For every line in the records that has the word "orange", make a copy.
——
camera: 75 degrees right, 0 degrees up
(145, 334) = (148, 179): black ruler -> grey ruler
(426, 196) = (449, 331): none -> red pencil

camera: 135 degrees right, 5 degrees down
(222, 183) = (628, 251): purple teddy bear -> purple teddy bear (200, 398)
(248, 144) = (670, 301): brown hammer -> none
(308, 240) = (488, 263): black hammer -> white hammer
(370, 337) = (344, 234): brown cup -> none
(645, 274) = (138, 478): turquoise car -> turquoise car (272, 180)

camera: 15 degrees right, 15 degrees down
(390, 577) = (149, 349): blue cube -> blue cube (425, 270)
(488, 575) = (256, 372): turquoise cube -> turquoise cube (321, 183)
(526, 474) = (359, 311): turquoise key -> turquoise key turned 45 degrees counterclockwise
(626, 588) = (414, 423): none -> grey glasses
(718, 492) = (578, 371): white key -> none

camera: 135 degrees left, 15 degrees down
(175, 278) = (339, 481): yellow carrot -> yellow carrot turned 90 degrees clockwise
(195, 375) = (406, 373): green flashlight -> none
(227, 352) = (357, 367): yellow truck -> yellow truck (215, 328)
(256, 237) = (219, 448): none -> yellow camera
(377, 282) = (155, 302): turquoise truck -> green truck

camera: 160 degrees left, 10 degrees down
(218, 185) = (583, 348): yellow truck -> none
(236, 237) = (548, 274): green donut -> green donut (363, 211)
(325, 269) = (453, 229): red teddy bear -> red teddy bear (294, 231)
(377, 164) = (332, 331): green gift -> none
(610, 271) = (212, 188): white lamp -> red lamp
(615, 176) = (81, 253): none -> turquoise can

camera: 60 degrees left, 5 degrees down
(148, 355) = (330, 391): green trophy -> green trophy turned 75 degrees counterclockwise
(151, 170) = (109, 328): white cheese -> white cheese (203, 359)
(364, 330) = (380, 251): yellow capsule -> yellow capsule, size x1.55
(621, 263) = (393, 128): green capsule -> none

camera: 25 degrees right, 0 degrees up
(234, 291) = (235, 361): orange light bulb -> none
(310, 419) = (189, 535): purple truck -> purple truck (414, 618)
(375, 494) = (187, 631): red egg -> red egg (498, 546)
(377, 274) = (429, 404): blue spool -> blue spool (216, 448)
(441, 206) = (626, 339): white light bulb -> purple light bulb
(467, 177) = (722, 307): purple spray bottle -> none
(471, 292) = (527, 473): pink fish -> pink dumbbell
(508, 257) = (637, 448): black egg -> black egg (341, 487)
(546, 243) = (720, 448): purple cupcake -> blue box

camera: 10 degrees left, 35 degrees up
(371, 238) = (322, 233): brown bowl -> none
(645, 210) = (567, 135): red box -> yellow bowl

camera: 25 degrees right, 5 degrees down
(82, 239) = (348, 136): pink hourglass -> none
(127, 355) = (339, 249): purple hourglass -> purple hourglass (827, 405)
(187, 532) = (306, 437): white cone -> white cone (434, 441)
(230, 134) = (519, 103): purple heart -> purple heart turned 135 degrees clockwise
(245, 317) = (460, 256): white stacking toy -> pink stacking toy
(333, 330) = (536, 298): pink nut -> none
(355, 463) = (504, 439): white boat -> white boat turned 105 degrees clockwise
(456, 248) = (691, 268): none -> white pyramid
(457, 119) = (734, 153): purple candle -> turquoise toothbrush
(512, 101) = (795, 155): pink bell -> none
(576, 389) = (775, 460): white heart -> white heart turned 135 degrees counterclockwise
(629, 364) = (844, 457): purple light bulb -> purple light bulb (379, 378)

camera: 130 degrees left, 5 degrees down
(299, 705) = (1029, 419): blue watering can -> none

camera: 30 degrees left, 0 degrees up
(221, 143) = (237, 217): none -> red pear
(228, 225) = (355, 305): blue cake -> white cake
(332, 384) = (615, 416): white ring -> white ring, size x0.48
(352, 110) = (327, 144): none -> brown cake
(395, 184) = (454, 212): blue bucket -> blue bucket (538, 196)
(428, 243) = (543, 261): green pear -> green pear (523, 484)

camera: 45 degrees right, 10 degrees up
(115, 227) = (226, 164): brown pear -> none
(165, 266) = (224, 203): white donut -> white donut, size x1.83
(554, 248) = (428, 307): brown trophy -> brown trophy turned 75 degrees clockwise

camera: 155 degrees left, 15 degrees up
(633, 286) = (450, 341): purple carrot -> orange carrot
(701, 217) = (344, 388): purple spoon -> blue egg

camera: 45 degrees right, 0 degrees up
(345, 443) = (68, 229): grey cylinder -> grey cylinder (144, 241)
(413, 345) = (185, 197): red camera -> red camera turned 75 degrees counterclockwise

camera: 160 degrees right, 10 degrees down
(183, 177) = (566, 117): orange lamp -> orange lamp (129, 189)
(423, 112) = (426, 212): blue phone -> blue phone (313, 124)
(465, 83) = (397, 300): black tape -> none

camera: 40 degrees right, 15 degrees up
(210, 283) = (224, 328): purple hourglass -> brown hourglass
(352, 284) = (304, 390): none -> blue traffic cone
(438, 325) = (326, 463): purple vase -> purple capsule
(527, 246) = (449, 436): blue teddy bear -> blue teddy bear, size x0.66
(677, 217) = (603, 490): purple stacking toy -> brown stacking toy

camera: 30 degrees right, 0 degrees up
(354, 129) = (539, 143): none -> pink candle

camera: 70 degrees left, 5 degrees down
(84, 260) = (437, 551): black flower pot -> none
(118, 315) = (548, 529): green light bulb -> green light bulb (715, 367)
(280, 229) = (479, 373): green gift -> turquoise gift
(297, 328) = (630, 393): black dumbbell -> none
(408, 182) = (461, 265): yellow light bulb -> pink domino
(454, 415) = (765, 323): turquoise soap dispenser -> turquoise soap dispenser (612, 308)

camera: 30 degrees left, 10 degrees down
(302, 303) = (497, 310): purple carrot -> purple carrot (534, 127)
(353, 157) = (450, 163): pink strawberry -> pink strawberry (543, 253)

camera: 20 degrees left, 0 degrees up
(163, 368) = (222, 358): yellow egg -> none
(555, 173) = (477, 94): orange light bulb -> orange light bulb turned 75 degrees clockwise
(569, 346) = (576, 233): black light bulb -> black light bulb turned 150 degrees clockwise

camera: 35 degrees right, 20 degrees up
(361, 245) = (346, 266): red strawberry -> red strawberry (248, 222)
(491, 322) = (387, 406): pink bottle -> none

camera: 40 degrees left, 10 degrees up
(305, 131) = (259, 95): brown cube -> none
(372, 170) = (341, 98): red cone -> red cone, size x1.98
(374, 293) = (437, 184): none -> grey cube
——
- [Response]:
(234, 291) = (235, 361): orange light bulb -> none
(633, 286) = (450, 341): purple carrot -> orange carrot
(183, 177) = (566, 117): orange lamp -> orange lamp (129, 189)
(555, 173) = (477, 94): orange light bulb -> orange light bulb turned 75 degrees clockwise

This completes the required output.